■ **Stored data**:
********************

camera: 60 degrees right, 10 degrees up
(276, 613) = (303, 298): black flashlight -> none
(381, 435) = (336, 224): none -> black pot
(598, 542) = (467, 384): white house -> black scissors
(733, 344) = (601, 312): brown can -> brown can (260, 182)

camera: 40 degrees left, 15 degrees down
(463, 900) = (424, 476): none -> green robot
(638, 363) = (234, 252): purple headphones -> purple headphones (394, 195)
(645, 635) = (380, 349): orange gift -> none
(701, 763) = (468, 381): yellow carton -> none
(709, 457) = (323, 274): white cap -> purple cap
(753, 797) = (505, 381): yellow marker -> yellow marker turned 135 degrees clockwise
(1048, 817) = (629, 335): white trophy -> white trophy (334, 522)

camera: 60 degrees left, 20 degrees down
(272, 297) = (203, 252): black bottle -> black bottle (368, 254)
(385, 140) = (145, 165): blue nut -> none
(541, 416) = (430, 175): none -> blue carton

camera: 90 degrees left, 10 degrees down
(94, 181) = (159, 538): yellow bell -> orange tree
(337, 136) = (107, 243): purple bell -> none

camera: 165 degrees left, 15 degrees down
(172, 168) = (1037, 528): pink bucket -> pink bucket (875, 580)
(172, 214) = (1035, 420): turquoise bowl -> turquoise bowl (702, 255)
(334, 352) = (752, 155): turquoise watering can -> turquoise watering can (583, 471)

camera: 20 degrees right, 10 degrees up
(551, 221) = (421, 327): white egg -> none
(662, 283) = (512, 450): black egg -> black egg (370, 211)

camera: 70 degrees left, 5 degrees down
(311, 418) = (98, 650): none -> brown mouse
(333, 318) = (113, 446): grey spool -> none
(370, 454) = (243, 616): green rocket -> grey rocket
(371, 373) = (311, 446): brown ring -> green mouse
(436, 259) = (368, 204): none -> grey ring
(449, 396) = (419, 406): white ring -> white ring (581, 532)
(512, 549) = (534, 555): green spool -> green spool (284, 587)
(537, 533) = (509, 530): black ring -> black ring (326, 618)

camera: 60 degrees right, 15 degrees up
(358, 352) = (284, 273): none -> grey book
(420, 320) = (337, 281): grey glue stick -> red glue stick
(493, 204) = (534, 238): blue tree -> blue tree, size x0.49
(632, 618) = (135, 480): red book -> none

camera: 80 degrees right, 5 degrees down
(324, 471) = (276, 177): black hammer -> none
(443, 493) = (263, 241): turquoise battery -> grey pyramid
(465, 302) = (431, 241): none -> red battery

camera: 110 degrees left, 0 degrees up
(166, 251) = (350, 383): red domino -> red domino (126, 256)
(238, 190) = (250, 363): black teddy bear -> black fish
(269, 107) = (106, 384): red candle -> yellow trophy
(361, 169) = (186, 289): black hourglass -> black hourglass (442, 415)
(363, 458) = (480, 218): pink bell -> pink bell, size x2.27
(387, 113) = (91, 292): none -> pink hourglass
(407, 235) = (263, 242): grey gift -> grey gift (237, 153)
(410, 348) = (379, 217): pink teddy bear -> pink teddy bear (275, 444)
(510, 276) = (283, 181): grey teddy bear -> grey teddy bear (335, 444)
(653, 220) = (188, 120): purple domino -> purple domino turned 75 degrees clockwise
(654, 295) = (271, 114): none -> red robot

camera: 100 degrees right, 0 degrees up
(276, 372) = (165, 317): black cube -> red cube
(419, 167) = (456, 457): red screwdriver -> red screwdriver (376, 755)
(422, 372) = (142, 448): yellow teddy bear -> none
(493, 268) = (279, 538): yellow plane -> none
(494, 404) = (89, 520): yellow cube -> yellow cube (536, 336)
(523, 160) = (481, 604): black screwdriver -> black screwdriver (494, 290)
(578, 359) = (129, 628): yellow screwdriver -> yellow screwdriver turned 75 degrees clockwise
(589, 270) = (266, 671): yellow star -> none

********************

■ **Problem details**: Track down every line of the material containing the string "yellow", and copy it.

■ **Exercise solution**:
(701, 763) = (468, 381): yellow carton -> none
(753, 797) = (505, 381): yellow marker -> yellow marker turned 135 degrees clockwise
(94, 181) = (159, 538): yellow bell -> orange tree
(269, 107) = (106, 384): red candle -> yellow trophy
(422, 372) = (142, 448): yellow teddy bear -> none
(493, 268) = (279, 538): yellow plane -> none
(494, 404) = (89, 520): yellow cube -> yellow cube (536, 336)
(578, 359) = (129, 628): yellow screwdriver -> yellow screwdriver turned 75 degrees clockwise
(589, 270) = (266, 671): yellow star -> none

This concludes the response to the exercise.